### Directions
Your answer must be the exact lines from the one holding "red brick C8:C9" through the last line of the records below, with no pictures.

START Records provided

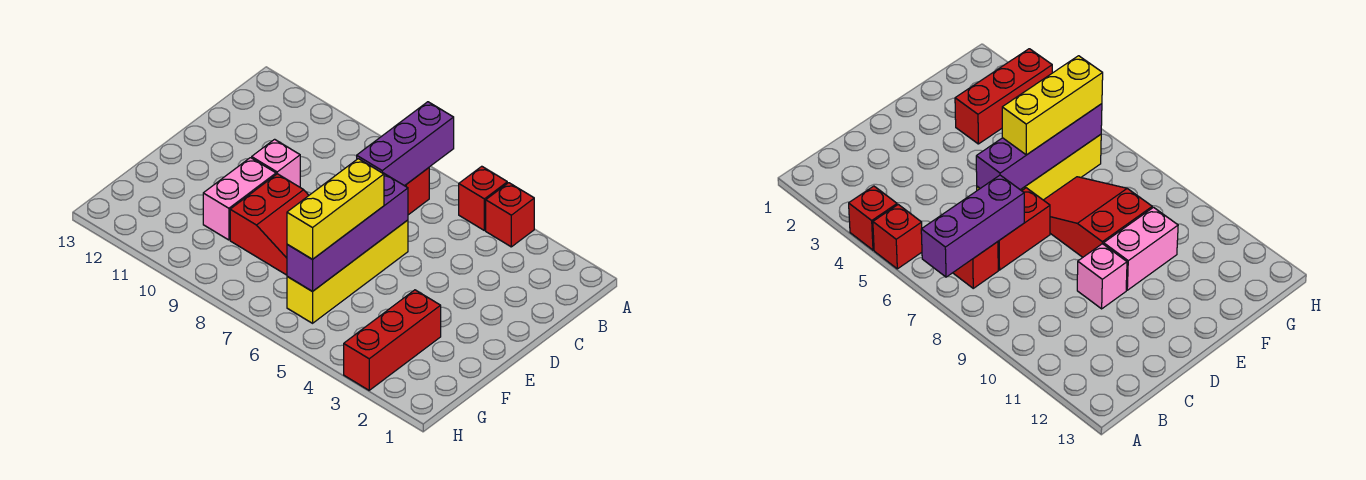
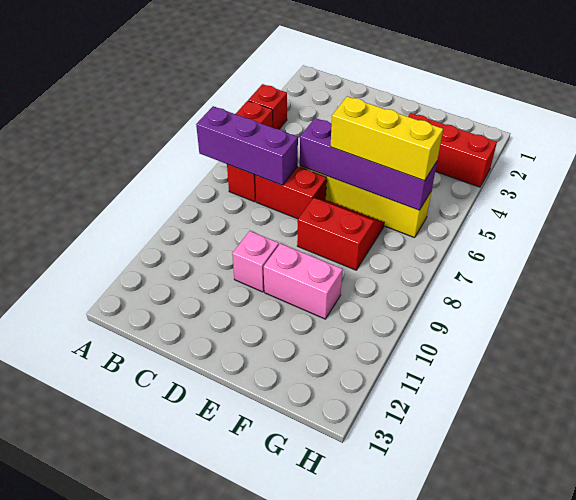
red slope E7:F9 level 1 top 9 -> red slope E7:F8 level 1 top 8

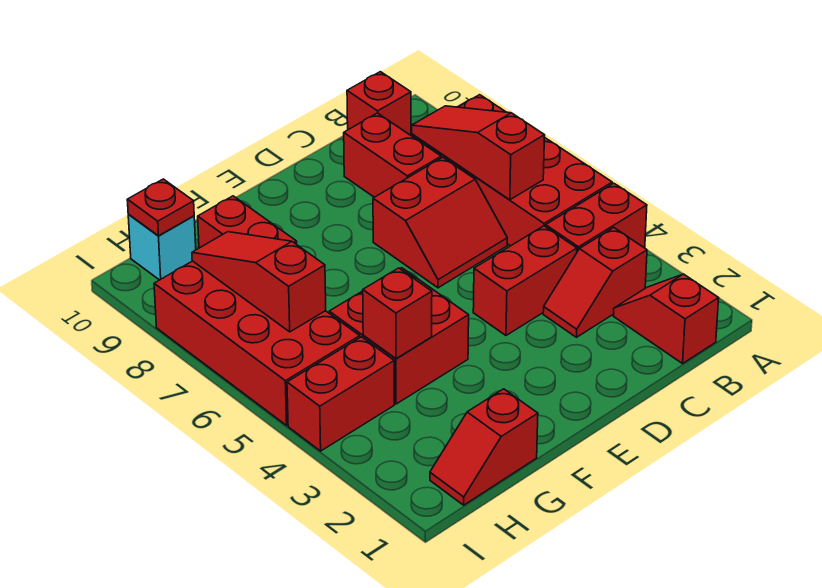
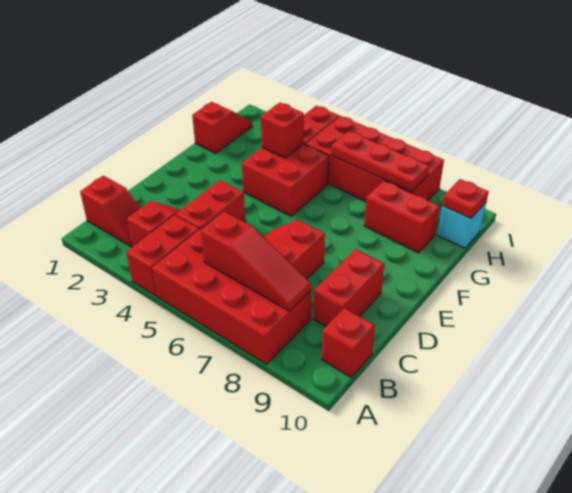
red brick C8:C9 level 1 -> red brick C9:D9 level 1
red slope H6:H8 level 2 top 6 -> red plate H6:H8 level 2

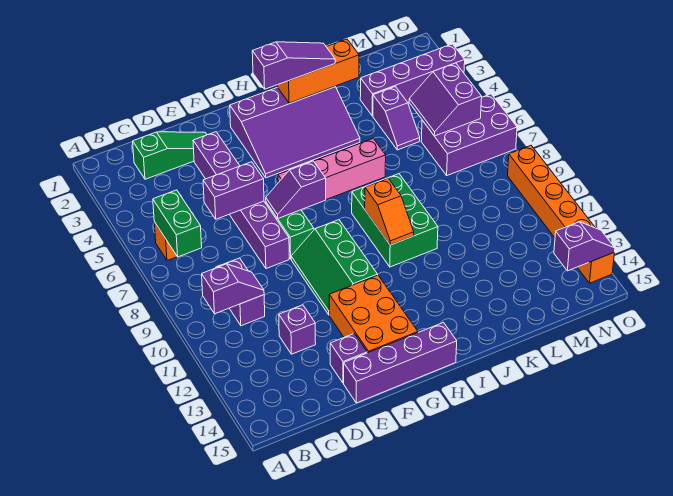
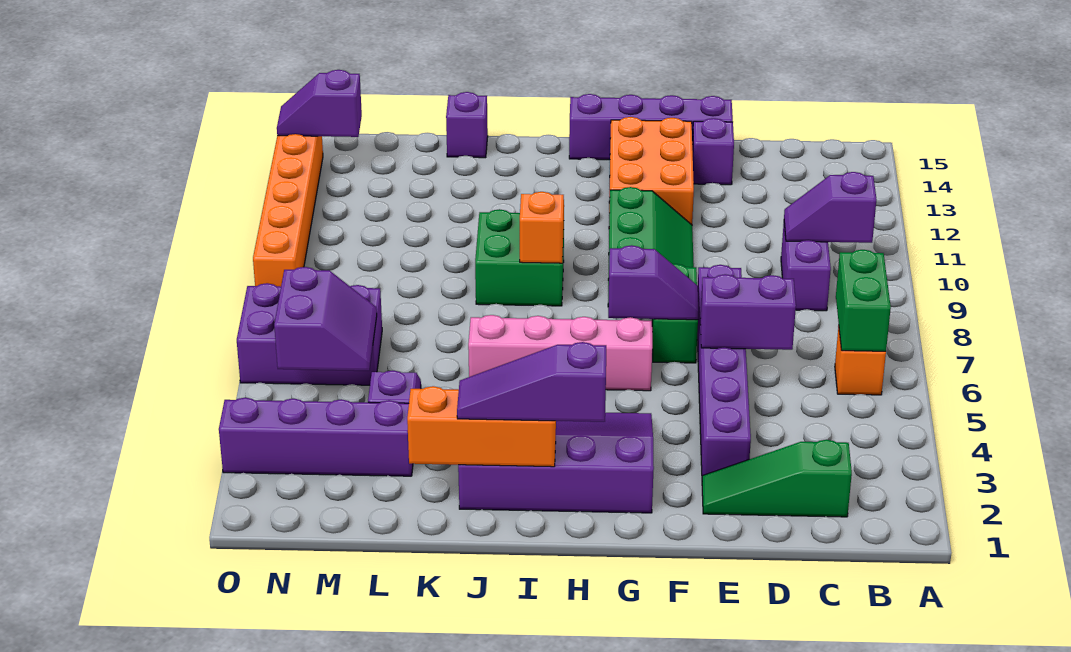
purple brick D12 level 1 -> purple brick K15 level 1
green brick I8:J10 level 1 -> green brick I9:J10 level 1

END Records provided

### Solution to this task
red brick C8:C9 level 1 -> red brick C9:D9 level 1
red slope H6:H8 level 2 top 6 -> red plate H6:H8 level 2

purple brick D12 level 1 -> purple brick K15 level 1
green brick I8:J10 level 1 -> green brick I9:J10 level 1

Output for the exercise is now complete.